**HOW TO COMPLETE THIS TASK**
Please copy, with no word changed, only the run of lines that opens with the line containing "(260, 205) = (176, 346): none" and closes with the last line below.

**PROVIDED DATA**
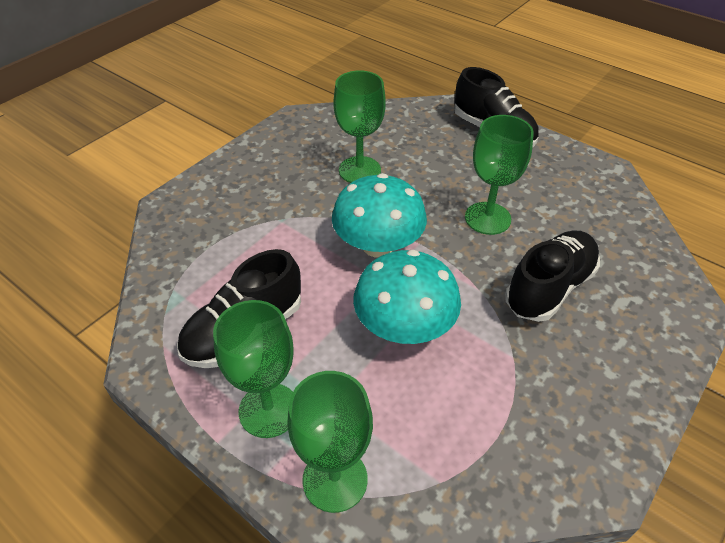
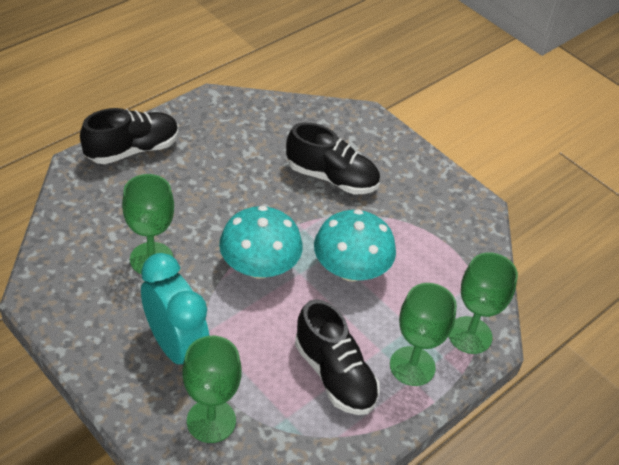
camera: 85 degrees left, 0 degrees up
(260, 205) = (176, 346): none -> turquoise clock
(487, 218) = (248, 188): green goblet -> green goblet (211, 421)
(549, 288) = (332, 178): black shoe -> black shoe turned 150 degrees clockwise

**OUTPUT FOR THIS EXERCISE**
(260, 205) = (176, 346): none -> turquoise clock
(487, 218) = (248, 188): green goblet -> green goblet (211, 421)
(549, 288) = (332, 178): black shoe -> black shoe turned 150 degrees clockwise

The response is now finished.